ASSIGNED TASK: Which lines run from the line containing "(349, 518) = (649, 452): pink" through the end of the records below? Reproduce them exactly, and nothing else.

GIVEN RECORDS:
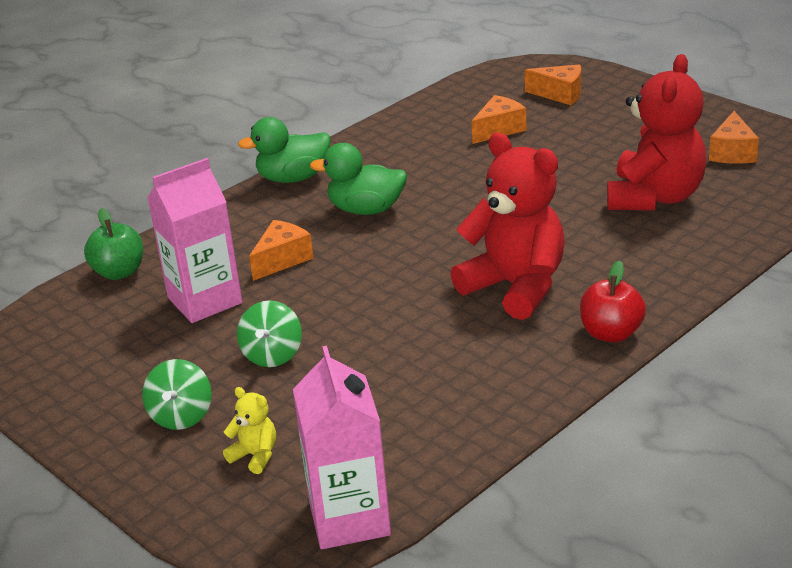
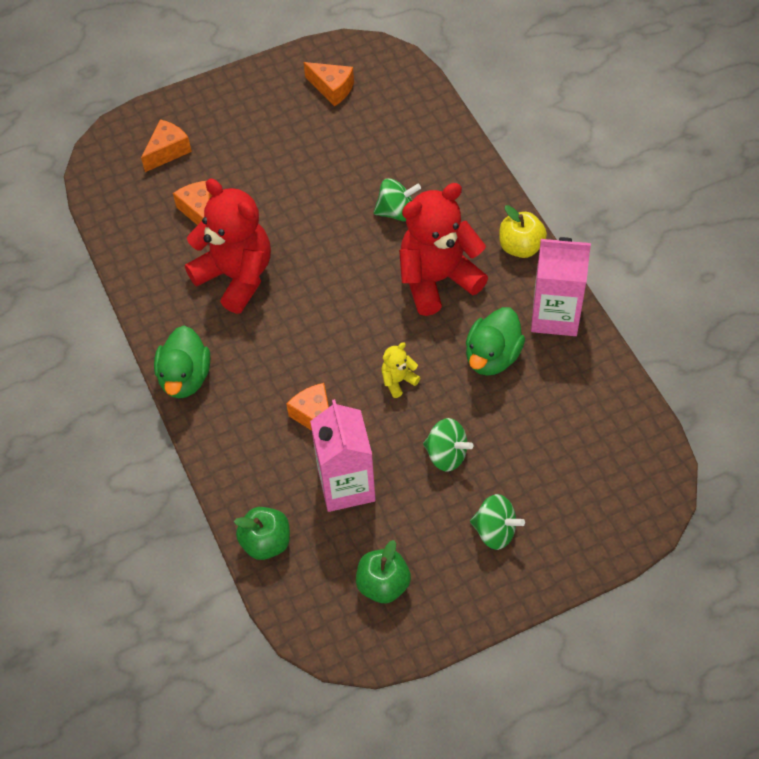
camera: 70 degrees left, 25 degrees up
(88, 356) = (383, 584): none -> green apple
(255, 456) = (562, 492): yellow teddy bear -> yellow teddy bear (398, 381)
(349, 518) = (649, 452): pink carton -> pink carton (555, 315)
(366, 210) = (272, 339): green duck -> green duck (492, 356)
(592, 236) = (396, 212): none -> green spinning top
(611, 333) = (520, 247): red apple -> yellow apple
(654, 197) = (366, 157): red teddy bear -> red teddy bear (236, 276)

TASK RESULT:
(349, 518) = (649, 452): pink carton -> pink carton (555, 315)
(366, 210) = (272, 339): green duck -> green duck (492, 356)
(592, 236) = (396, 212): none -> green spinning top
(611, 333) = (520, 247): red apple -> yellow apple
(654, 197) = (366, 157): red teddy bear -> red teddy bear (236, 276)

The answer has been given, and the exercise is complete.